Begin DATA LISTING

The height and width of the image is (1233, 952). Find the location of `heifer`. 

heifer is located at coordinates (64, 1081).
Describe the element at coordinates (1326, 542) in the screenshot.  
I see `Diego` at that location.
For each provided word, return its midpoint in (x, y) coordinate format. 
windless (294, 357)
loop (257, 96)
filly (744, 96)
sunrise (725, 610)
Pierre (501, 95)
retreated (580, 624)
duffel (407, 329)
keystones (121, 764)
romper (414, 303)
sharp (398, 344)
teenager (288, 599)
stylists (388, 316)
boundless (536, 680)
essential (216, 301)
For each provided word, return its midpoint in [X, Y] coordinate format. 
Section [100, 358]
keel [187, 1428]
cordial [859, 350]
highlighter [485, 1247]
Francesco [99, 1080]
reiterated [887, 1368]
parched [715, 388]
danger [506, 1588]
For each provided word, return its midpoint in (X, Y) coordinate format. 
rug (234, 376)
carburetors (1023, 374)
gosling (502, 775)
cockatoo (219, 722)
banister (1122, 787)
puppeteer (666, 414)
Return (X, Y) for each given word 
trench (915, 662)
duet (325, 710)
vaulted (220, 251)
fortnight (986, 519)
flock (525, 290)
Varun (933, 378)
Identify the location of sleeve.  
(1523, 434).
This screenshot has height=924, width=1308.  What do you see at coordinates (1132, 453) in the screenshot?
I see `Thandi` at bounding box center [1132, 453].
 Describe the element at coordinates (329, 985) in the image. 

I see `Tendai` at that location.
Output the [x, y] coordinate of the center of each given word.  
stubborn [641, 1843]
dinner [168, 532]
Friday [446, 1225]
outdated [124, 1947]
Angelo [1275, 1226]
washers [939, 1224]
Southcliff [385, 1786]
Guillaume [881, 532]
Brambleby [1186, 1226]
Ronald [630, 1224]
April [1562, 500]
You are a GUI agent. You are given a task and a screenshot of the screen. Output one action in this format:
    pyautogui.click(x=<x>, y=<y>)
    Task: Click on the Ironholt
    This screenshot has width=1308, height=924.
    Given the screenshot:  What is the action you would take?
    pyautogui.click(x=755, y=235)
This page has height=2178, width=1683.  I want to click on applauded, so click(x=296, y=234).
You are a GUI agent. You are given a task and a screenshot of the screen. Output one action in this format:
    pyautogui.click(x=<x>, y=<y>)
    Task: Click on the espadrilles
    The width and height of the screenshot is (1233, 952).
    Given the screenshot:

End DATA LISTING

DESCRIPTION OF THE TASK:
Copy the rows above line for line, with no changes.

RESPONSE TO THE EXERCISE:
The height and width of the image is (1233, 952). Find the location of `heifer`. 

heifer is located at coordinates (64, 1081).
Describe the element at coordinates (1326, 542) in the screenshot.  
I see `Diego` at that location.
For each provided word, return its midpoint in (x, y) coordinate format. 
windless (294, 357)
loop (257, 96)
filly (744, 96)
sunrise (725, 610)
Pierre (501, 95)
retreated (580, 624)
duffel (407, 329)
keystones (121, 764)
romper (414, 303)
sharp (398, 344)
teenager (288, 599)
stylists (388, 316)
boundless (536, 680)
essential (216, 301)
For each provided word, return its midpoint in [X, Y] coordinate format. 
Section [100, 358]
keel [187, 1428]
cordial [859, 350]
highlighter [485, 1247]
Francesco [99, 1080]
reiterated [887, 1368]
parched [715, 388]
danger [506, 1588]
For each provided word, return its midpoint in (X, Y) coordinate format. 
rug (234, 376)
carburetors (1023, 374)
gosling (502, 775)
cockatoo (219, 722)
banister (1122, 787)
puppeteer (666, 414)
Return (X, Y) for each given word 
trench (915, 662)
duet (325, 710)
vaulted (220, 251)
fortnight (986, 519)
flock (525, 290)
Varun (933, 378)
Identify the location of sleeve.  
(1523, 434).
This screenshot has height=924, width=1308.  What do you see at coordinates (1132, 453) in the screenshot?
I see `Thandi` at bounding box center [1132, 453].
 Describe the element at coordinates (329, 985) in the image. 

I see `Tendai` at that location.
Output the [x, y] coordinate of the center of each given word.  
stubborn [641, 1843]
dinner [168, 532]
Friday [446, 1225]
outdated [124, 1947]
Angelo [1275, 1226]
washers [939, 1224]
Southcliff [385, 1786]
Guillaume [881, 532]
Brambleby [1186, 1226]
Ronald [630, 1224]
April [1562, 500]
You are a GUI agent. You are given a task and a screenshot of the screen. Output one action in this format:
    pyautogui.click(x=<x>, y=<y>)
    Task: Click on the Ironholt
    This screenshot has width=1308, height=924.
    Given the screenshot:  What is the action you would take?
    pyautogui.click(x=755, y=235)
This page has height=2178, width=1683.  I want to click on applauded, so click(x=296, y=234).
You are a GUI agent. You are given a task and a screenshot of the screen. Output one action in this format:
    pyautogui.click(x=<x>, y=<y>)
    Task: Click on the espadrilles
    The width and height of the screenshot is (1233, 952).
    Given the screenshot:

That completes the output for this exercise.